**REQUIREMENT**
Repeat exactly, please, the opening lines of the data below, through and including the line where "S3: switch (5V, SIG2) -> none" sits.

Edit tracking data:
⁂
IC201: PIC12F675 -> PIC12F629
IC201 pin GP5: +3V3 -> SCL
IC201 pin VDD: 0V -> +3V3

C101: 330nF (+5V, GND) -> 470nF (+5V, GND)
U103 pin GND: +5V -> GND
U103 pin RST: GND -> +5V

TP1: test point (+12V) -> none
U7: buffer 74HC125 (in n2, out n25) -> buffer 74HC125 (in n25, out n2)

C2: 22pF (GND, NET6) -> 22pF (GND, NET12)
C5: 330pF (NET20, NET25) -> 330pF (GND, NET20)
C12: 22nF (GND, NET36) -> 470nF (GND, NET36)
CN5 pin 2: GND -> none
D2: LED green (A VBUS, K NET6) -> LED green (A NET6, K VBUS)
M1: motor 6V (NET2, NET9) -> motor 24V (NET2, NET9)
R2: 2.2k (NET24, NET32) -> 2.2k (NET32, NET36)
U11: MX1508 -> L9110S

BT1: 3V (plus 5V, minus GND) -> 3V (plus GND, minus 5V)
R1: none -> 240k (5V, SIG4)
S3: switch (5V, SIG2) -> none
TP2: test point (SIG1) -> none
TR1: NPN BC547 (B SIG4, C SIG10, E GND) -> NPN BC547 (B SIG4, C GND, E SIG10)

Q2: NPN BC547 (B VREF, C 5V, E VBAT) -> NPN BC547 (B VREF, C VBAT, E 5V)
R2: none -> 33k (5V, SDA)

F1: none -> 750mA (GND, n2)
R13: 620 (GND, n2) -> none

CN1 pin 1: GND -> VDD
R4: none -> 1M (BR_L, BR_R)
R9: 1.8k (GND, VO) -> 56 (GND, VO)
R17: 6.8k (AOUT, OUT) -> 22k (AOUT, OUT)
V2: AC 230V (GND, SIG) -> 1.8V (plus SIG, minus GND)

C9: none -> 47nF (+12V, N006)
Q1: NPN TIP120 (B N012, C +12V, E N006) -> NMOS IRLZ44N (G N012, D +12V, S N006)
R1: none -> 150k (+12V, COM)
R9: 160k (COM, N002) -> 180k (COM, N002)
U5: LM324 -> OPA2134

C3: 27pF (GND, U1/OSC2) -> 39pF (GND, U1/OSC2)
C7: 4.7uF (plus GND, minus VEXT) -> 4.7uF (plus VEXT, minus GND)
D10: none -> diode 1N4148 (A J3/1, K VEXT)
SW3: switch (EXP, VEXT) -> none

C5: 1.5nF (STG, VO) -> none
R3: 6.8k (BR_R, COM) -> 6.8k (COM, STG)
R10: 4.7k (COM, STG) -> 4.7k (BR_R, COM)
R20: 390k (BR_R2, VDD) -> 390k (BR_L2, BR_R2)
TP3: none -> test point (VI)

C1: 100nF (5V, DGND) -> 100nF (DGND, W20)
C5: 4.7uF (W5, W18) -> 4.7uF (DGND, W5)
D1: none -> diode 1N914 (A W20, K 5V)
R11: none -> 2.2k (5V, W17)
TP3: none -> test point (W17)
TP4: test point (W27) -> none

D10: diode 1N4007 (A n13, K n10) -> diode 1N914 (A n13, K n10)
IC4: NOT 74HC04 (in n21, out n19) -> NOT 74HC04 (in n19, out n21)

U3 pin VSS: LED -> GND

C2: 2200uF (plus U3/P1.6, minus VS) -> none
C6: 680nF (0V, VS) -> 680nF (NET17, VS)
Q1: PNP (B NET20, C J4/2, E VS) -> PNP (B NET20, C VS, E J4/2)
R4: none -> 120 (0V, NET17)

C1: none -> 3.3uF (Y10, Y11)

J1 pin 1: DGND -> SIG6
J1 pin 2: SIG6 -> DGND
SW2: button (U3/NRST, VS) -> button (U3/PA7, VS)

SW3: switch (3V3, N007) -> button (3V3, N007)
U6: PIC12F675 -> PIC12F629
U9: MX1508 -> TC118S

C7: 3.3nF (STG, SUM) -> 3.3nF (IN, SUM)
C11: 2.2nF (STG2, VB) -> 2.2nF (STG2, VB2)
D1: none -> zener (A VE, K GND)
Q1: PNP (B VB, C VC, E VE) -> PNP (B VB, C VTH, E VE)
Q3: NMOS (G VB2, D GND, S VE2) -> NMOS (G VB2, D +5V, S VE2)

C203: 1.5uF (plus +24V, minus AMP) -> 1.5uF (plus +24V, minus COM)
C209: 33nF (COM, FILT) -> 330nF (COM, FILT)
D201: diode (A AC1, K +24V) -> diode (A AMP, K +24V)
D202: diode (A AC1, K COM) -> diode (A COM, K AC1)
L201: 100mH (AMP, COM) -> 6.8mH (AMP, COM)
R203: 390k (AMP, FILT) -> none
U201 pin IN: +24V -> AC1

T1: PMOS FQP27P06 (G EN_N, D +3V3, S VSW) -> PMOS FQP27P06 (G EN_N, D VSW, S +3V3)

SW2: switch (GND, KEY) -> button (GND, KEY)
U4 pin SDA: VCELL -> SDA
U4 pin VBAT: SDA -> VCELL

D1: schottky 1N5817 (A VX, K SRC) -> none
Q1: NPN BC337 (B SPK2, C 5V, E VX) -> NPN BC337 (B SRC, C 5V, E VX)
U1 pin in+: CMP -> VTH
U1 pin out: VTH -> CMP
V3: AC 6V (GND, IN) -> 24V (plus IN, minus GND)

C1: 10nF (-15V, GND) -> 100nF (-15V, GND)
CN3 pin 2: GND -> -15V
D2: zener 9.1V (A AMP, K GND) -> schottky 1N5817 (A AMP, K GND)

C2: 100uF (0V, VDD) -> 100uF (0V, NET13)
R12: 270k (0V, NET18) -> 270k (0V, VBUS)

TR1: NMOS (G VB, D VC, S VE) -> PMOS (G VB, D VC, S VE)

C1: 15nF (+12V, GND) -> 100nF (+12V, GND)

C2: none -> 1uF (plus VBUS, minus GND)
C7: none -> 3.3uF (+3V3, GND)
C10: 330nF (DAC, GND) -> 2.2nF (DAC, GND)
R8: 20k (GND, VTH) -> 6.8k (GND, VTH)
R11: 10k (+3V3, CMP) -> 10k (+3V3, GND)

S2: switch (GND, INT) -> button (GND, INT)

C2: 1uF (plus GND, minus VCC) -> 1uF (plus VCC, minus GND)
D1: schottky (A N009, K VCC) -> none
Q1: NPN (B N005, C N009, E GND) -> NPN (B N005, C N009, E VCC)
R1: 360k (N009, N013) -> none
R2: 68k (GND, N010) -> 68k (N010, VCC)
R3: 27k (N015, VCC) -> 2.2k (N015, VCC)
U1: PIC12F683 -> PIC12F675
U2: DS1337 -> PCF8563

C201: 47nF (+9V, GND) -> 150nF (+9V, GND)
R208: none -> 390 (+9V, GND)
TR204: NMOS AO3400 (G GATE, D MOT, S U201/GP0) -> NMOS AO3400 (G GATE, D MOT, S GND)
⁂
**SOLUTION FOR THIS TASK**
IC201: PIC12F675 -> PIC12F629
IC201 pin GP5: +3V3 -> SCL
IC201 pin VDD: 0V -> +3V3

C101: 330nF (+5V, GND) -> 470nF (+5V, GND)
U103 pin GND: +5V -> GND
U103 pin RST: GND -> +5V

TP1: test point (+12V) -> none
U7: buffer 74HC125 (in n2, out n25) -> buffer 74HC125 (in n25, out n2)

C2: 22pF (GND, NET6) -> 22pF (GND, NET12)
C5: 330pF (NET20, NET25) -> 330pF (GND, NET20)
C12: 22nF (GND, NET36) -> 470nF (GND, NET36)
CN5 pin 2: GND -> none
D2: LED green (A VBUS, K NET6) -> LED green (A NET6, K VBUS)
M1: motor 6V (NET2, NET9) -> motor 24V (NET2, NET9)
R2: 2.2k (NET24, NET32) -> 2.2k (NET32, NET36)
U11: MX1508 -> L9110S

BT1: 3V (plus 5V, minus GND) -> 3V (plus GND, minus 5V)
R1: none -> 240k (5V, SIG4)
S3: switch (5V, SIG2) -> none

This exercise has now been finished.